Aim of the task: When you return the entries, keep every word and mark exactly as it is.

..............................

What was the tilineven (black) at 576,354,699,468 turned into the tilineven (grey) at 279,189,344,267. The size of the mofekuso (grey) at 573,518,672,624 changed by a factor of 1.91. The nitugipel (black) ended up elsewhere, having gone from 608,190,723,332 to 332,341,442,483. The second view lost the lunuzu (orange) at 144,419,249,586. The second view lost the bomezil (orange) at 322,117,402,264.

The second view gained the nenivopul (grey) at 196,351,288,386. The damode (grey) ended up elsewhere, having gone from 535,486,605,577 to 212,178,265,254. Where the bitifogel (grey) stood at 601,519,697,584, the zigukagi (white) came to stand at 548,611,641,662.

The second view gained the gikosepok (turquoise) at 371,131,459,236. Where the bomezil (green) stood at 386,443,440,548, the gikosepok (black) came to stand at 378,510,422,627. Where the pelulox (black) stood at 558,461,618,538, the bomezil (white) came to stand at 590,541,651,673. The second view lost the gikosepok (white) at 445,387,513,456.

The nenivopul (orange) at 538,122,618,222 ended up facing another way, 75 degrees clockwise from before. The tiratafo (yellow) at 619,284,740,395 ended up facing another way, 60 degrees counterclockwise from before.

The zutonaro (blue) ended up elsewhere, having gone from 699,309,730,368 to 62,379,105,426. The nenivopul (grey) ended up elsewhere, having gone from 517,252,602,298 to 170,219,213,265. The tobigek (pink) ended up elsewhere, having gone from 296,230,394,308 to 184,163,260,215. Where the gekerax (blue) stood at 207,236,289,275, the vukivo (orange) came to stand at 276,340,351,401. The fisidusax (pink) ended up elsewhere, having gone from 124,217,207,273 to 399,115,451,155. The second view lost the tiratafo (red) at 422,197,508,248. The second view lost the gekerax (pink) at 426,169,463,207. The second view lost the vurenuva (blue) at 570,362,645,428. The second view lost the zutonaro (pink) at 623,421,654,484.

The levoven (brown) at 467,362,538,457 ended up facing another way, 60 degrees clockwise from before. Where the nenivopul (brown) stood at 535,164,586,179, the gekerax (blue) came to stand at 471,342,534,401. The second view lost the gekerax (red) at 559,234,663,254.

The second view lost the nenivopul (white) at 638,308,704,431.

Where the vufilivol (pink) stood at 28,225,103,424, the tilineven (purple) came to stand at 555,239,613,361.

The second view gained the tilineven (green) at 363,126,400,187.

..............................

Your response:
What was the tilineven (black) at 576,354,699,468 turned into the tilineven (grey) at 279,189,344,267. The size of the mofekuso (grey) at 573,518,672,624 changed by a factor of 1.91. The nitugipel (black) ended up elsewhere, having gone from 608,190,723,332 to 332,341,442,483. The second view lost the lunuzu (orange) at 144,419,249,586. The second view lost the bomezil (orange) at 322,117,402,264.

The second view gained the nenivopul (grey) at 196,351,288,386. The damode (grey) ended up elsewhere, having gone from 535,486,605,577 to 212,178,265,254. Where the bitifogel (grey) stood at 601,519,697,584, the zigukagi (white) came to stand at 548,611,641,662.

The second view gained the gikosepok (turquoise) at 371,131,459,236. Where the bomezil (green) stood at 386,443,440,548, the gikosepok (black) came to stand at 378,510,422,627. Where the pelulox (black) stood at 558,461,618,538, the bomezil (white) came to stand at 590,541,651,673. The second view lost the gikosepok (white) at 445,387,513,456.

The nenivopul (orange) at 538,122,618,222 ended up facing another way, 75 degrees clockwise from before. The tiratafo (yellow) at 619,284,740,395 ended up facing another way, 60 degrees counterclockwise from before.

The zutonaro (blue) ended up elsewhere, having gone from 699,309,730,368 to 62,379,105,426. The nenivopul (grey) ended up elsewhere, having gone from 517,252,602,298 to 170,219,213,265. The tobigek (pink) ended up elsewhere, having gone from 296,230,394,308 to 184,163,260,215. Where the gekerax (blue) stood at 207,236,289,275, the vukivo (orange) came to stand at 276,340,351,401. The fisidusax (pink) ended up elsewhere, having gone from 124,217,207,273 to 399,115,451,155. The second view lost the tiratafo (red) at 422,197,508,248. The second view lost the gekerax (pink) at 426,169,463,207. The second view lost the vurenuva (blue) at 570,362,645,428. The second view lost the zutonaro (pink) at 623,421,654,484.

The levoven (brown) at 467,362,538,457 ended up facing another way, 60 degrees clockwise from before. Where the nenivopul (brown) stood at 535,164,586,179, the gekerax (blue) came to stand at 471,342,534,401. The second view lost the gekerax (red) at 559,234,663,254.

The second view lost the nenivopul (white) at 638,308,704,431.

Where the vufilivol (pink) stood at 28,225,103,424, the tilineven (purple) came to stand at 555,239,613,361.

The second view gained the tilineven (green) at 363,126,400,187.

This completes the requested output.